:: Required action ::
Rewrite the entries below as a Markdown table with two columns, Row and Line. Put each non-blank line in its own numbered row, and leave out the pictures.
^^^^
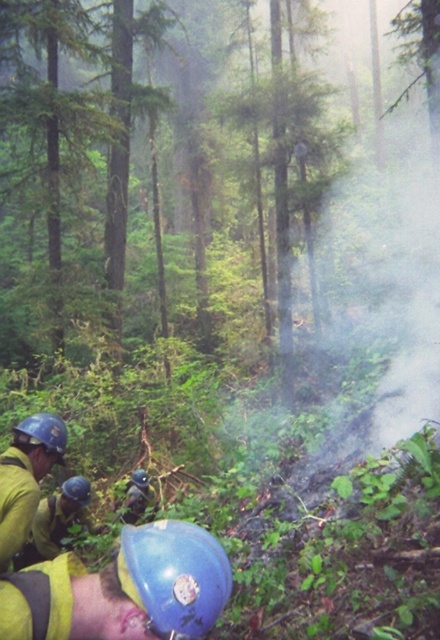
You are a drone operator tasked with capturing aerial footage of the firefighters in the dense forest. You need to adjust your drone to focus on both the point at coordinate point (7, 557) and point (55, 438). Which point should you adjust your drone to focus on first to ensure both points are in frame?

Point (7, 557) is closer to the camera than point (55, 438), so you should focus on point (7, 557) first to ensure both points are within the drone camera frame.

You are a firefighter in the forest and need to move from your current position to a safer area behind your team members. You see the matte blue helmet at lower left and the matte blue helmet at lower center. Which helmet should you move behind to ensure you are positioned further back?

You should move behind the matte blue helmet at lower center because the matte blue helmet at lower left is in front of it, making the latter a safer position further back.

You are a new firefighter arriving at the scene and need to choose protective gear. There are two helmets available in the gear room. Which one is larger in size between the blue hard hat at lower left and the matte blue helmet at lower center?

The blue hard hat at lower left is larger than the matte blue helmet at lower center, so you should choose the blue hard hat at lower left if you need a larger size.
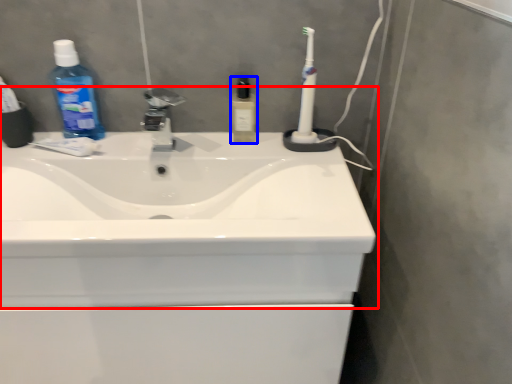
Question: Among these objects, which one is farthest to the camera, sink (highlighted by a red box) or toiletry (highlighted by a blue box)?

Choices:
 (A) sink
 (B) toiletry

Answer: (B)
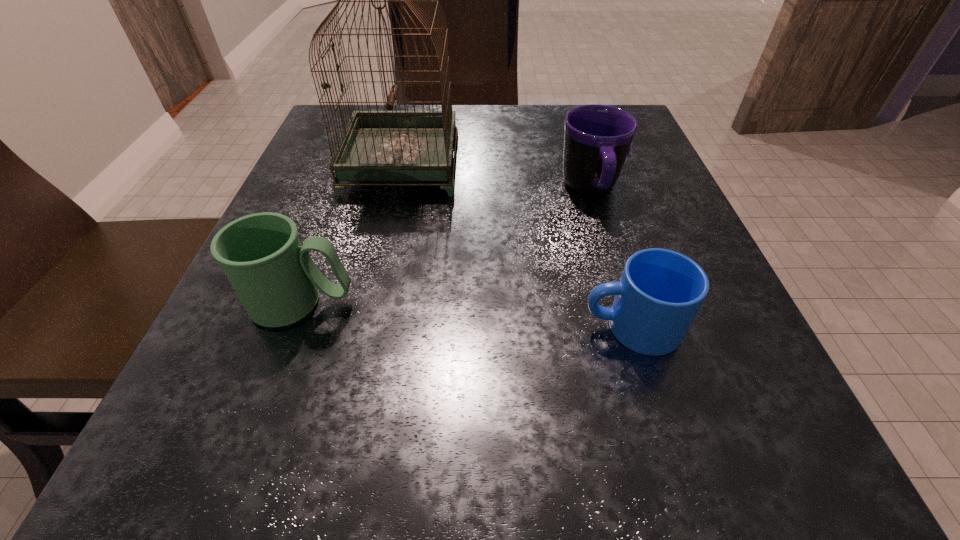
^^^^
:: Response box ::
| Row | Line |
|---|---|
| 1 | You are a drone operator tasked with capturing aerial footage of the firefighters in the dense forest. You need to adjust your drone to focus on both the point at coordinate point (7, 557) and point (55, 438). Which point should you adjust your drone to focus on first to ensure both points are in frame? |
| 2 | Point (7, 557) is closer to the camera than point (55, 438), so you should focus on point (7, 557) first to ensure both points are within the drone camera frame. |
| 3 | You are a firefighter in the forest and need to move from your current position to a safer area behind your team members. You see the matte blue helmet at lower left and the matte blue helmet at lower center. Which helmet should you move behind to ensure you are positioned further back? |
| 4 | You should move behind the matte blue helmet at lower center because the matte blue helmet at lower left is in front of it, making the latter a safer position further back. |
| 5 | You are a new firefighter arriving at the scene and need to choose protective gear. There are two helmets available in the gear room. Which one is larger in size between the blue hard hat at lower left and the matte blue helmet at lower center? |
| 6 | The blue hard hat at lower left is larger than the matte blue helmet at lower center, so you should choose the blue hard hat at lower left if you need a larger size. |
| 7 | Question: Among these objects, which one is farthest to the camera, sink (highlighted by a red box) or toiletry (highlighted by a blue box)? |
| 8 | Choices: |
| 9 |  (A) sink |
| 10 |  (B) toiletry |
| 11 | Answer: (B) |